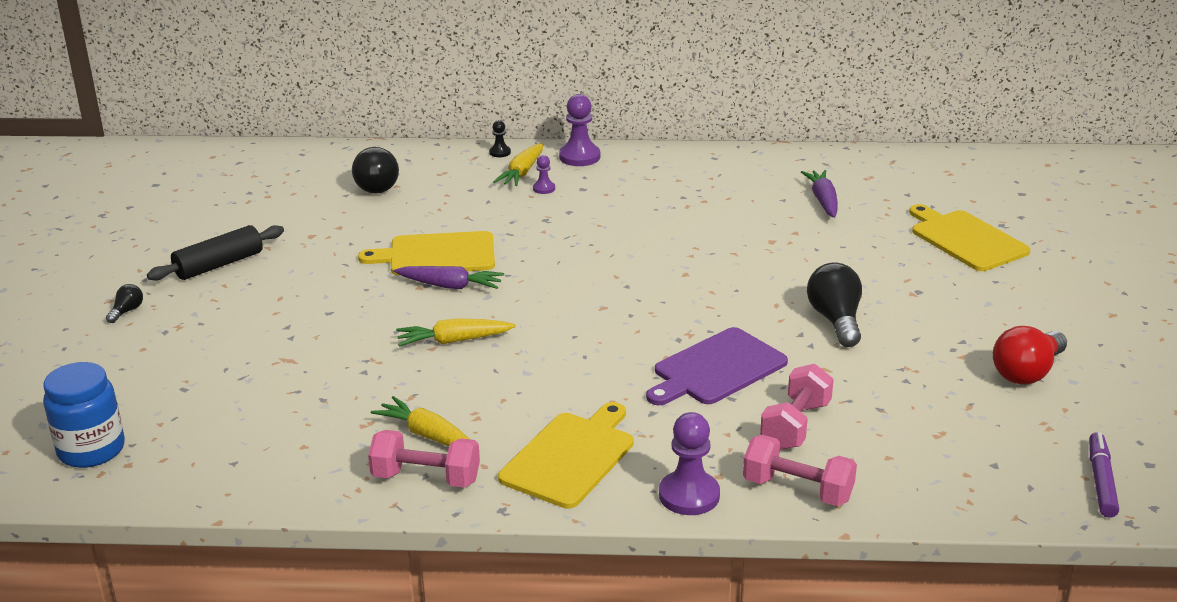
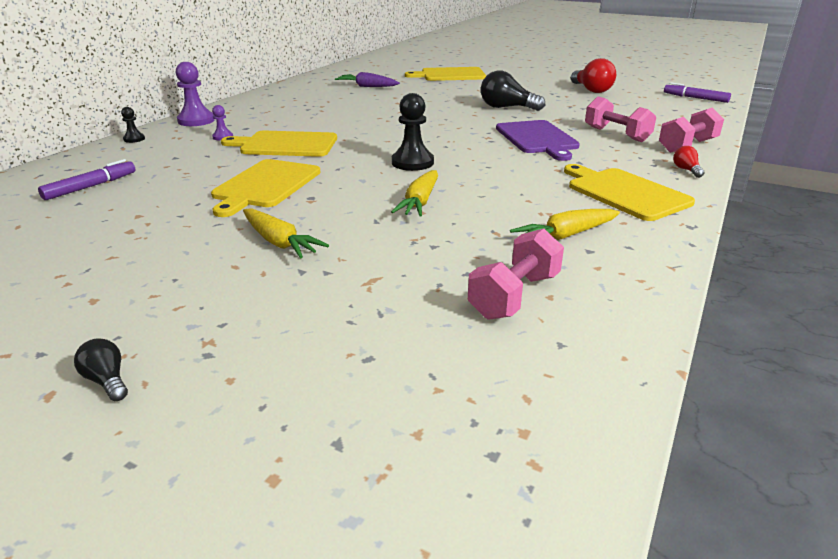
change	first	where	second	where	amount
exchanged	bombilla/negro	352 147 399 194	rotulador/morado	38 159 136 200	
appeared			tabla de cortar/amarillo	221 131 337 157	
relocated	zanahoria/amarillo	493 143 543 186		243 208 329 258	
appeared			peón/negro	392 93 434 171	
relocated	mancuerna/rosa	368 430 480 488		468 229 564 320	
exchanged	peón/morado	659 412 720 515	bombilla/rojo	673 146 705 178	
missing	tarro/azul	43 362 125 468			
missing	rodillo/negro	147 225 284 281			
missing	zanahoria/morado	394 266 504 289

INSTRUCTIONS FOR THE TASK -
Print exactly what appears from the first line of the listing above down to the line containing "146 705 178", inclusive, and leave out all pictures.

WRITTEN REPLY -
change	first	where	second	where	amount
exchanged	bombilla/negro	352 147 399 194	rotulador/morado	38 159 136 200	
appeared			tabla de cortar/amarillo	221 131 337 157	
relocated	zanahoria/amarillo	493 143 543 186		243 208 329 258	
appeared			peón/negro	392 93 434 171	
relocated	mancuerna/rosa	368 430 480 488		468 229 564 320	
exchanged	peón/morado	659 412 720 515	bombilla/rojo	673 146 705 178	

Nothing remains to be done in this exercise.